─── DATA TO PROCESS ───

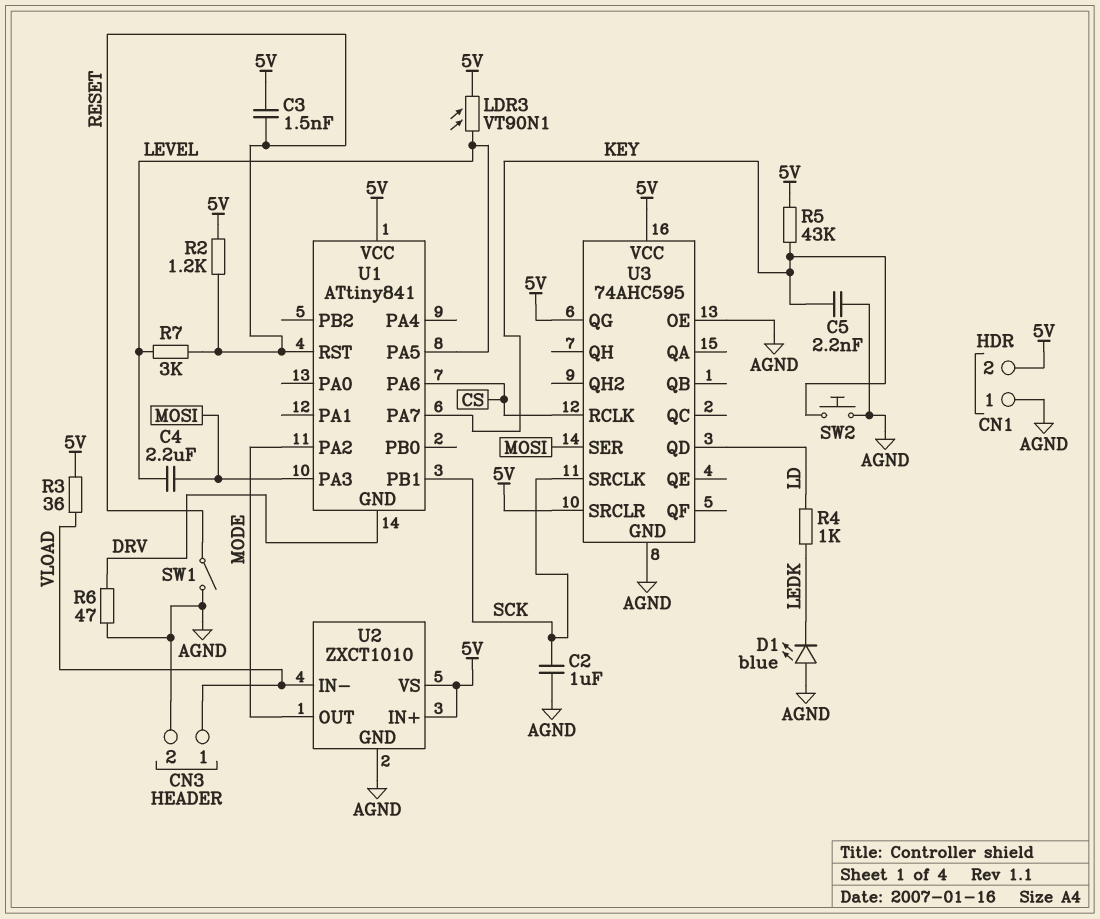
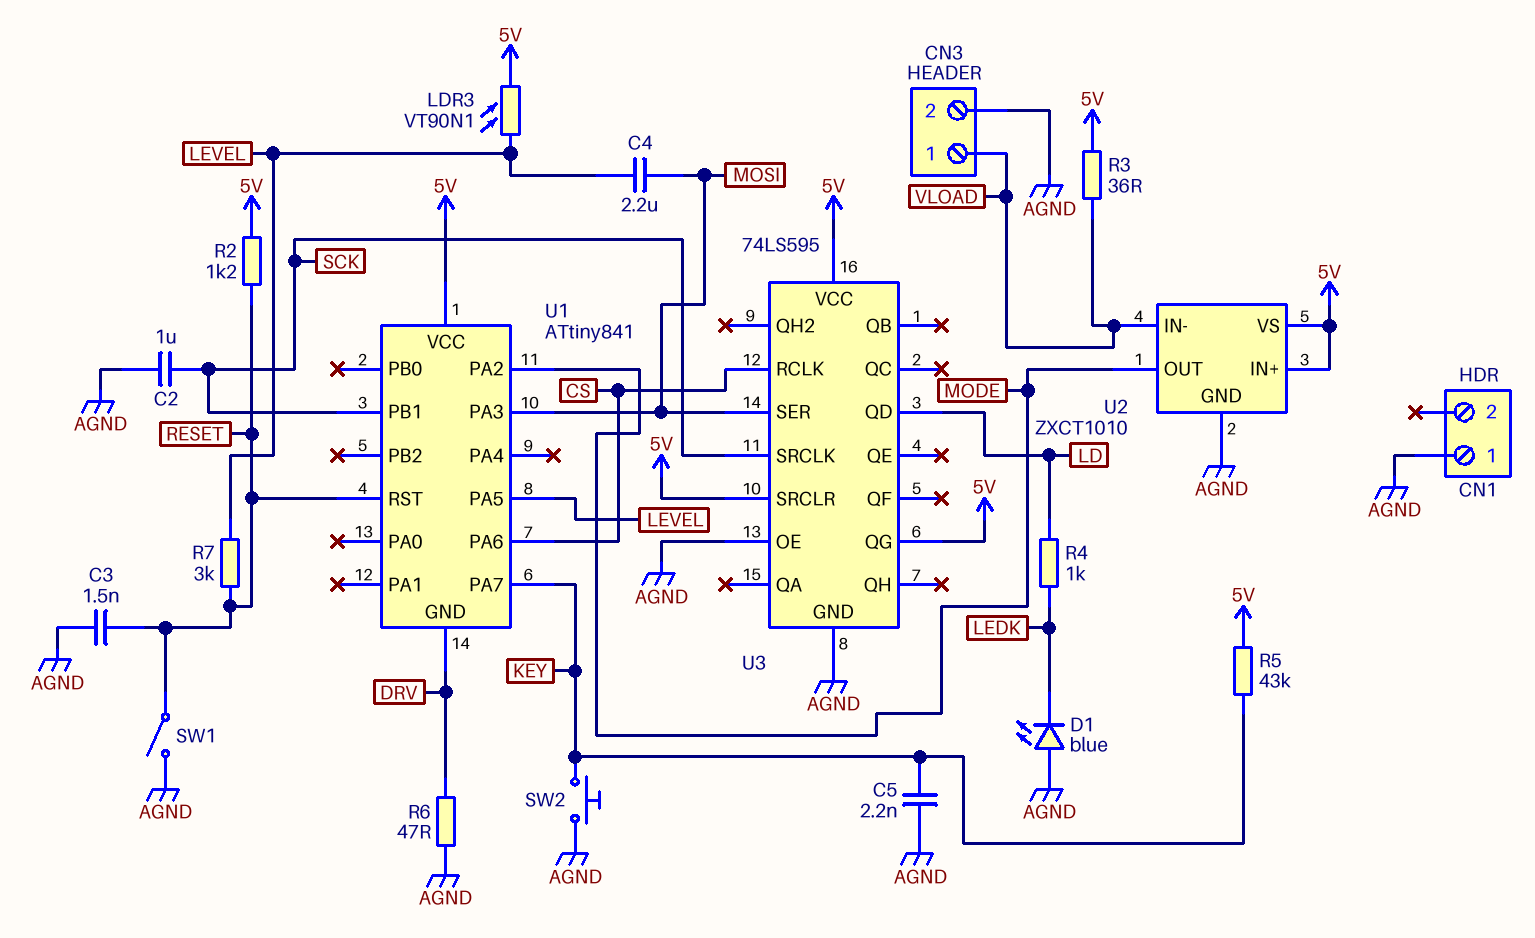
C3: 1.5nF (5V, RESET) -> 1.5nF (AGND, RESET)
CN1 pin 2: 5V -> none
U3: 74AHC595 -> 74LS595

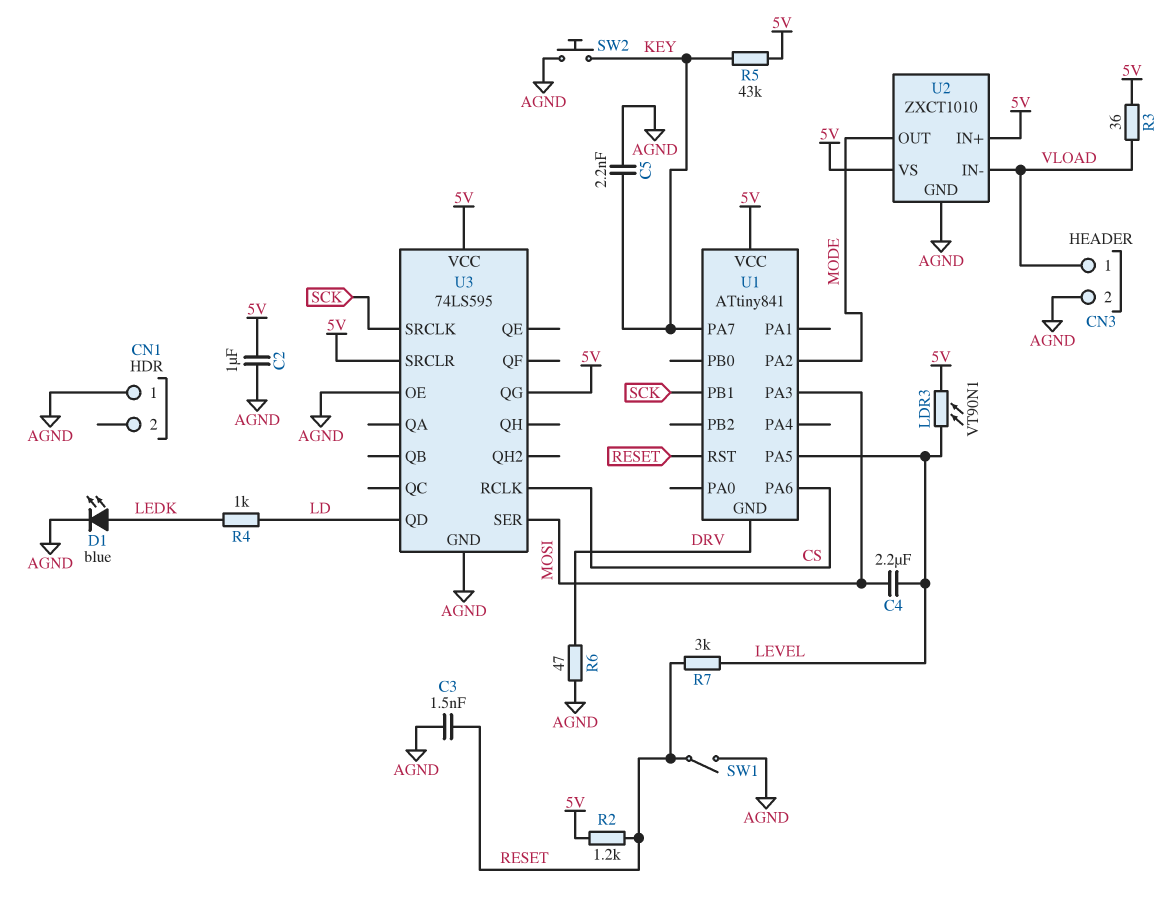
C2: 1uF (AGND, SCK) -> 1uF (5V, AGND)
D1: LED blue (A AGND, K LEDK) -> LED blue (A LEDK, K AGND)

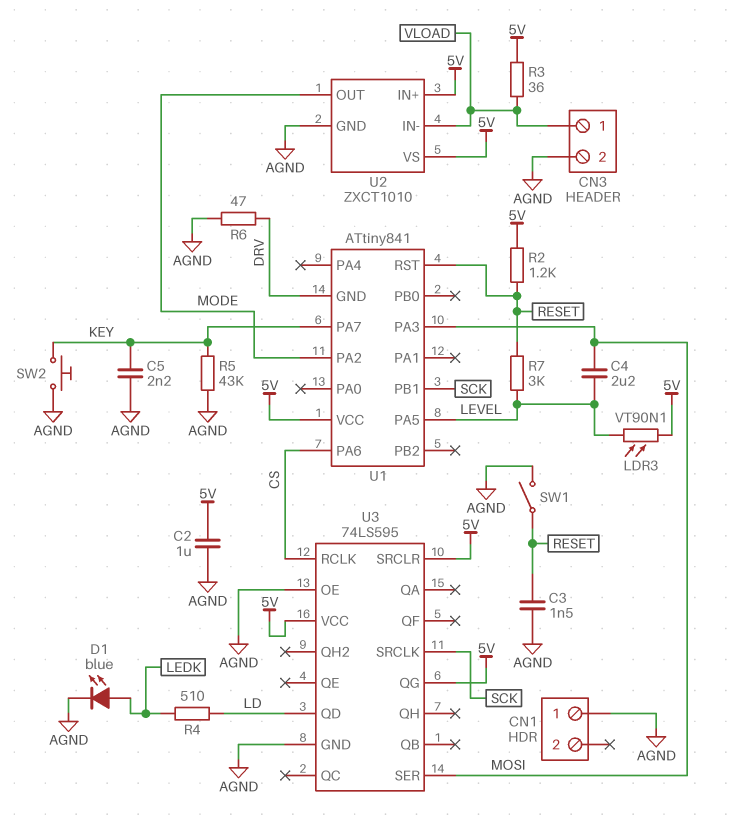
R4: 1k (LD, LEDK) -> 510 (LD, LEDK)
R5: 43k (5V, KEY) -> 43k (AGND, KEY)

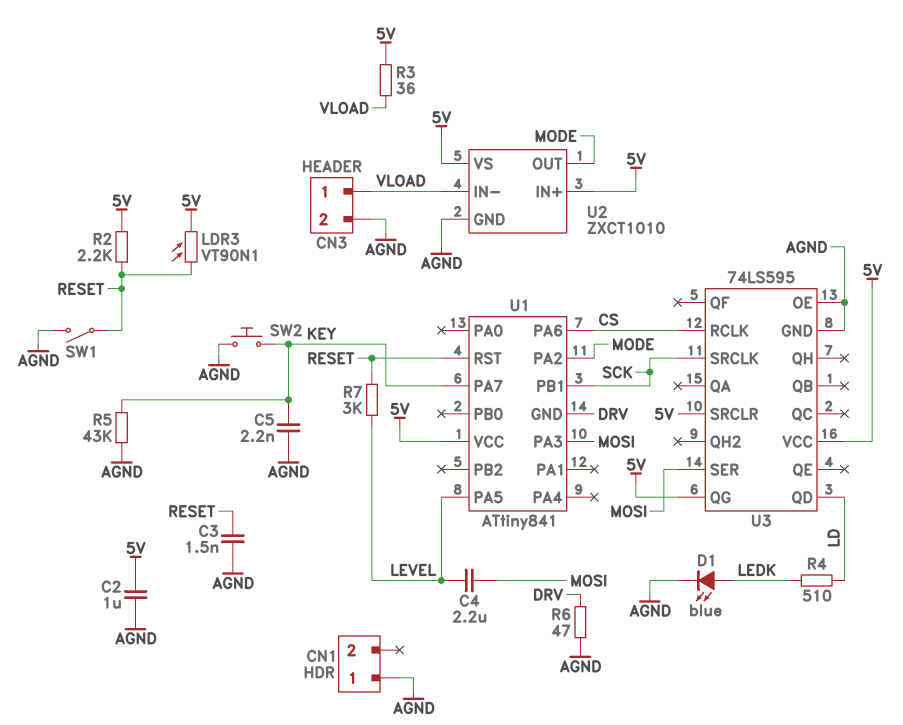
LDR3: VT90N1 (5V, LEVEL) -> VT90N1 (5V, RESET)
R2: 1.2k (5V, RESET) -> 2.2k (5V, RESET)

───
─── DATA TO PROCESS ───

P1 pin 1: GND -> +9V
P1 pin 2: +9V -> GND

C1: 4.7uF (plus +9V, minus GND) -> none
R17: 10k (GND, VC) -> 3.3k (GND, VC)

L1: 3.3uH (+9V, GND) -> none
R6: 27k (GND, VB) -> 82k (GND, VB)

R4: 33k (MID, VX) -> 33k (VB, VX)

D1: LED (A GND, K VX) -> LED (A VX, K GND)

───

* **EXERCISE**: Leave the pictures out, and transcribe exactly the lines above starting at the one that contains "C3: 1.5nF (5V, RESET) -> 1.5nF (AGND, RESET)" and ending at the one that contains "R2: 1.2k (5V, RESET) -> 2.2k (5V, RESET)".

* **WRITTEN SOLUTION**:
C3: 1.5nF (5V, RESET) -> 1.5nF (AGND, RESET)
CN1 pin 2: 5V -> none
U3: 74AHC595 -> 74LS595

C2: 1uF (AGND, SCK) -> 1uF (5V, AGND)
D1: LED blue (A AGND, K LEDK) -> LED blue (A LEDK, K AGND)

R4: 1k (LD, LEDK) -> 510 (LD, LEDK)
R5: 43k (5V, KEY) -> 43k (AGND, KEY)

LDR3: VT90N1 (5V, LEVEL) -> VT90N1 (5V, RESET)
R2: 1.2k (5V, RESET) -> 2.2k (5V, RESET)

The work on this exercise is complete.